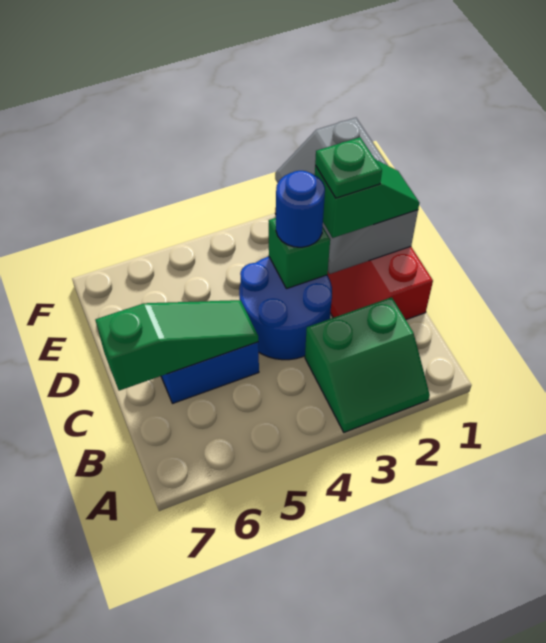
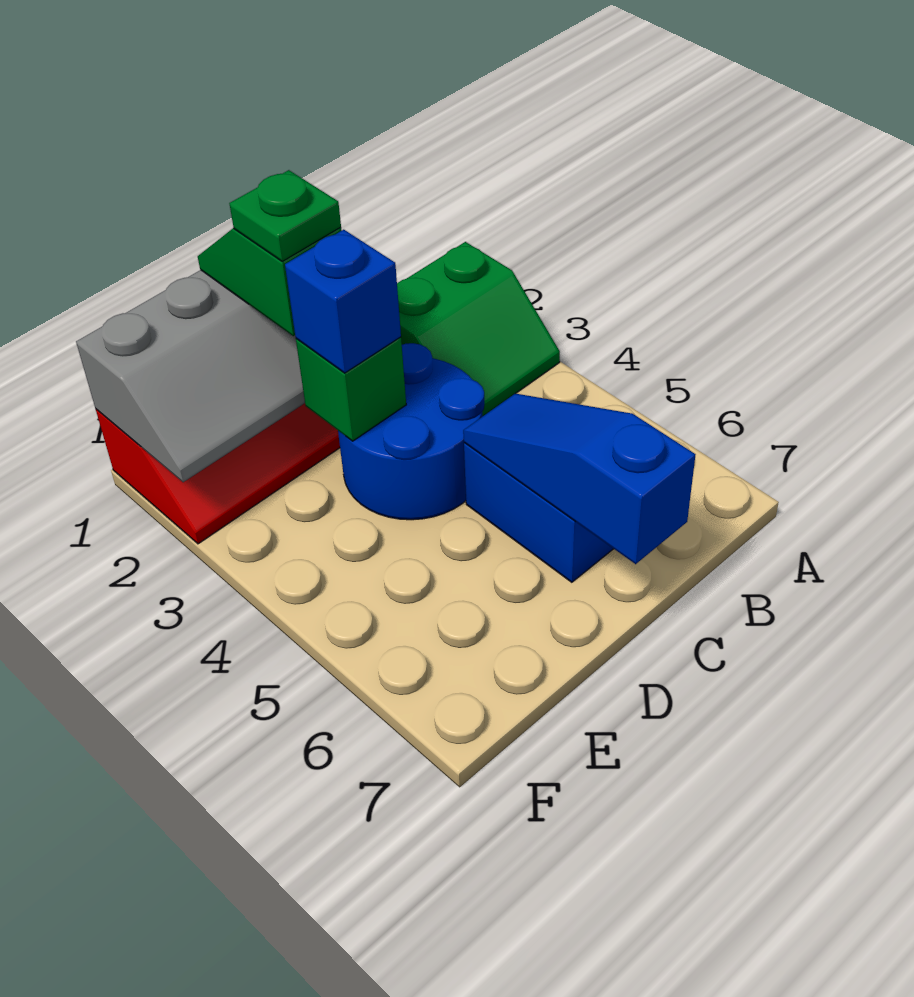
green slope A2:B3 level 1 top B -> green slope A2:B3 level 1 top 2
green slope C5:C7 level 2 top 7 -> blue slope C5:C7 level 2 top 7
blue round brick D3 level 3 -> blue brick D3 level 3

**Task description**
Everything from the line with "green slope C5:C7" through the last line of the data above, please return word for word, and no other line.

**Reply**
green slope C5:C7 level 2 top 7 -> blue slope C5:C7 level 2 top 7
blue round brick D3 level 3 -> blue brick D3 level 3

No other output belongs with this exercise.